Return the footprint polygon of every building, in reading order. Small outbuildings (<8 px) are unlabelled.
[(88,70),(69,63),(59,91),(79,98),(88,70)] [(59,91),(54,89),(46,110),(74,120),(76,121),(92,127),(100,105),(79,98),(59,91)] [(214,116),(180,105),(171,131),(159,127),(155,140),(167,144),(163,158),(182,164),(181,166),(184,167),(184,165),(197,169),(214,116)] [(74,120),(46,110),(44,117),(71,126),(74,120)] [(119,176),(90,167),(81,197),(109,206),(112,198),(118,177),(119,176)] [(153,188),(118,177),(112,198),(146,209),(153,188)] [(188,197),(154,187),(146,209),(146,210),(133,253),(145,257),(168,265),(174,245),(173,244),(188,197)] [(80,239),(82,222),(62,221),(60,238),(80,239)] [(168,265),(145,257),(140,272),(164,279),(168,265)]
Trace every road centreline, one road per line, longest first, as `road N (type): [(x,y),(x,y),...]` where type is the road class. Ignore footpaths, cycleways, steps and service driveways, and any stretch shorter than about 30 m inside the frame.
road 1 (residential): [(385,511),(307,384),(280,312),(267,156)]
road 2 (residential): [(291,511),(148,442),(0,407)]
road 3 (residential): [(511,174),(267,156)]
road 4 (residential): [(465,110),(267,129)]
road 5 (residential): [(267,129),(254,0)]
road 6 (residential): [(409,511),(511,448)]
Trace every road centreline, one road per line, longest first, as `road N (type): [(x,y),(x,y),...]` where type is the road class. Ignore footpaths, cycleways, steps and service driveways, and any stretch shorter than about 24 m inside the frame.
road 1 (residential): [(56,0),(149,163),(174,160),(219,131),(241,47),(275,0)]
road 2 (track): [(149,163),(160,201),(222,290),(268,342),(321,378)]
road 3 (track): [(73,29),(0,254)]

########################################

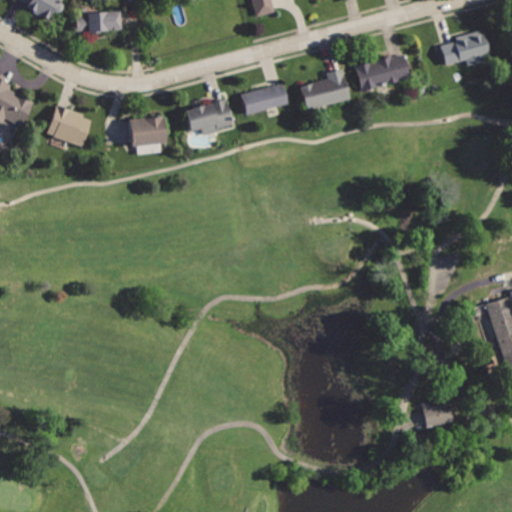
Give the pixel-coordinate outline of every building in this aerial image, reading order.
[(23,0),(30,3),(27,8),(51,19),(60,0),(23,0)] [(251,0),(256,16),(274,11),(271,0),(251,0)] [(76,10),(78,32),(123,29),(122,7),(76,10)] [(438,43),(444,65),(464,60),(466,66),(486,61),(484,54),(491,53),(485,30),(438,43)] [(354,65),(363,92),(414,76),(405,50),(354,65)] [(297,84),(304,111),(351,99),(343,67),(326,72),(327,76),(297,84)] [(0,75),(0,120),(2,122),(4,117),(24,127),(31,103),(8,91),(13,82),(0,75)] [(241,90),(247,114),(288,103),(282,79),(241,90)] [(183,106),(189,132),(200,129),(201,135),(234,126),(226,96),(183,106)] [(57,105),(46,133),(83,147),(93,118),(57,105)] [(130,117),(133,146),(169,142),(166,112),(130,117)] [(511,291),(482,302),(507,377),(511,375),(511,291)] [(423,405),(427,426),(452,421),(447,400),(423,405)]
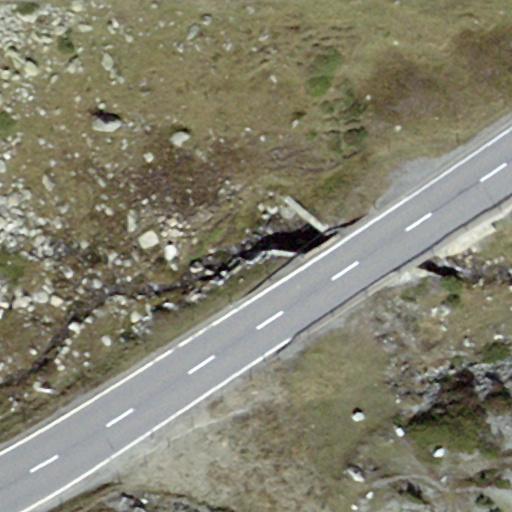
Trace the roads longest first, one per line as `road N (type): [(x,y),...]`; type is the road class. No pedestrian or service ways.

########################################

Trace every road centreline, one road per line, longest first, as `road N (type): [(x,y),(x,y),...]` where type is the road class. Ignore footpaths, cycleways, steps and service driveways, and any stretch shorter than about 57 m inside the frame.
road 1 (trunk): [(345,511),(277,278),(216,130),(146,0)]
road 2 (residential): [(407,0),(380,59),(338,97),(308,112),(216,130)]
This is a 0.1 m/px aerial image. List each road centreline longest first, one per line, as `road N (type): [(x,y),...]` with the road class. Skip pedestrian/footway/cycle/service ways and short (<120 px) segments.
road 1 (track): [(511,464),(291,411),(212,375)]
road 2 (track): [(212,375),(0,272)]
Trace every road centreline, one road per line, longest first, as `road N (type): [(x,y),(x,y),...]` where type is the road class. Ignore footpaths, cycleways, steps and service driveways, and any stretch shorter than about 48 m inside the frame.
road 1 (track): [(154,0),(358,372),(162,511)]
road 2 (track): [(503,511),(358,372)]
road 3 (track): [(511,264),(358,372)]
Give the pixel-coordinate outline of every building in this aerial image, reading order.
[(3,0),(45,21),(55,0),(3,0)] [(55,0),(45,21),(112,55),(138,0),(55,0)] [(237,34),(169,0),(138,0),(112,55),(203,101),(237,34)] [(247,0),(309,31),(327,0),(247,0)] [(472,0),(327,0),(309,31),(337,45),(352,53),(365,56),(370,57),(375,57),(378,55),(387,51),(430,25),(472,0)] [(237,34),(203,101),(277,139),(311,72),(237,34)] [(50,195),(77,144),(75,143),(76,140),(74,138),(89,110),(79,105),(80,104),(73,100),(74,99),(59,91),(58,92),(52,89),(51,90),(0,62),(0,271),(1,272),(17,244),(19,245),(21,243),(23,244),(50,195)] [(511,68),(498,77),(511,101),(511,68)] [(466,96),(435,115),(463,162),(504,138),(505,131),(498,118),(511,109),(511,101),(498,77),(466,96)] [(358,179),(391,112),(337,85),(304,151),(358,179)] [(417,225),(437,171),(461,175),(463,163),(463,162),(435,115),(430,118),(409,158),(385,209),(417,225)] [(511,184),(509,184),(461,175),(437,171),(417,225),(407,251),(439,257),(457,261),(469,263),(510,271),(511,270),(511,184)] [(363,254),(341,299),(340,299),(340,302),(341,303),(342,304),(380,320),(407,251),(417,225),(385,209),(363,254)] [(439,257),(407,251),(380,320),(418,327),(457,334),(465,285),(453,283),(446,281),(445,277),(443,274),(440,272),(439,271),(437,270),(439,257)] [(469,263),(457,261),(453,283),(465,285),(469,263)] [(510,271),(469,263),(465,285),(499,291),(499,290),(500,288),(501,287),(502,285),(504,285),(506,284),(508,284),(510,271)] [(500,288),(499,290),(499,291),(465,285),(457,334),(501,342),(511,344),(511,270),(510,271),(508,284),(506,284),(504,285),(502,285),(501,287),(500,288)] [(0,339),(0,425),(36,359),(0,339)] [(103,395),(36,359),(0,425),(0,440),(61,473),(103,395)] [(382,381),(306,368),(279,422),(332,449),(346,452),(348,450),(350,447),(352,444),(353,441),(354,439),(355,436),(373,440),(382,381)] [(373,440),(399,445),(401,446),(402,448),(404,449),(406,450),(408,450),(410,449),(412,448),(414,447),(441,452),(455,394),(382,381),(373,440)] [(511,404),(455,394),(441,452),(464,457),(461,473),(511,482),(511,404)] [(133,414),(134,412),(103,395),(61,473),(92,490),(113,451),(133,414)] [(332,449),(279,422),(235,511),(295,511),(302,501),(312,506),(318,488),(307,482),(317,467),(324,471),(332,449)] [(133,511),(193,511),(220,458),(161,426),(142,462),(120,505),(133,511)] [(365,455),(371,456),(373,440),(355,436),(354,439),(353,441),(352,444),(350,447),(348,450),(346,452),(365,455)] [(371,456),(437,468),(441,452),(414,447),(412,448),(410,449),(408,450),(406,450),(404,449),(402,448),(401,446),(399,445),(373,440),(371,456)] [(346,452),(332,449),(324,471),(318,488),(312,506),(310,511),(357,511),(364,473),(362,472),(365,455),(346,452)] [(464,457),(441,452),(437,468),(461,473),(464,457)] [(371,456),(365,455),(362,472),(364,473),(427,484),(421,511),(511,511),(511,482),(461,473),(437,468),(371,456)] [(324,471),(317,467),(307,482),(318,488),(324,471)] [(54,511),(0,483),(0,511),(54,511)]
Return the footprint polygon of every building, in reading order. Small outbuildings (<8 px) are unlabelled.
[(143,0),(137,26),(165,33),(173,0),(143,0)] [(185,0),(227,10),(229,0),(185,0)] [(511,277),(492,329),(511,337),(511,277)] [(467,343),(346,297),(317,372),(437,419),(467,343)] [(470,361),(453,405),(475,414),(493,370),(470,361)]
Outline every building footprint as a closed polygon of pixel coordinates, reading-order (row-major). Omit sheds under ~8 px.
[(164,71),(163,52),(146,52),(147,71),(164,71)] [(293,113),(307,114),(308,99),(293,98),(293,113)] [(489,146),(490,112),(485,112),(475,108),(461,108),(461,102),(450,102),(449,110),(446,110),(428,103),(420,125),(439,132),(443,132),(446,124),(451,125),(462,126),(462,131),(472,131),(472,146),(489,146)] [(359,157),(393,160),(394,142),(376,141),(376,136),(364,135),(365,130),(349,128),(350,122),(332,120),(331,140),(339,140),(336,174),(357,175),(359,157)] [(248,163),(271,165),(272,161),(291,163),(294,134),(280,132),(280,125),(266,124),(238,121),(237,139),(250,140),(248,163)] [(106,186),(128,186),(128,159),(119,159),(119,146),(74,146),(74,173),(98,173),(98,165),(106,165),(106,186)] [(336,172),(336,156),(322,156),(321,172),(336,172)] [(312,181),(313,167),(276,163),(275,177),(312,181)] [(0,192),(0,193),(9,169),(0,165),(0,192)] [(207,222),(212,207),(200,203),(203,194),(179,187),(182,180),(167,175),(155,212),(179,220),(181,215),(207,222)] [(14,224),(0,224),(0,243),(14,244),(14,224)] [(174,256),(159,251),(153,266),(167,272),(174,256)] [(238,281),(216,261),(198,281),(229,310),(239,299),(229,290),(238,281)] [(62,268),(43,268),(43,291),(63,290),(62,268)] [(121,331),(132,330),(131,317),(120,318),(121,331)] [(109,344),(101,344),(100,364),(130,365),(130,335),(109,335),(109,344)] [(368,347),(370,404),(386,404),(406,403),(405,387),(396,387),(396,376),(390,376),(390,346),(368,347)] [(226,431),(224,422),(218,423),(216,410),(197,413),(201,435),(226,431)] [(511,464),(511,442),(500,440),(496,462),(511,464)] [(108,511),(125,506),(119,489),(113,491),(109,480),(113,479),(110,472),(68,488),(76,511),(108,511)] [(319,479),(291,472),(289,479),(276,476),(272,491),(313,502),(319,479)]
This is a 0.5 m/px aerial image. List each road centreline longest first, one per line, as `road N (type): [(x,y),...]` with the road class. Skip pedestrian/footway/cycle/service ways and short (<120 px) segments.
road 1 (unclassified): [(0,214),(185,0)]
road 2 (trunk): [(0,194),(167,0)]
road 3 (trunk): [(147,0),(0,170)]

########################################

Can you copy the lines of the records above, from the line with "48 m inside the frame." up to and including the line with "road 3 (track): [(511,264),(358,372)]", reproducing each one character for character?

§ Answer below:
Trace every road centreline, one road per line, longest first, as `road N (type): [(x,y),(x,y),...]` where type is the road class. Ignore footpaths, cycleways, steps and service driveways, and any stretch shorter than about 48 m inside the frame.
road 1 (track): [(154,0),(358,372),(162,511)]
road 2 (track): [(503,511),(358,372)]
road 3 (track): [(511,264),(358,372)]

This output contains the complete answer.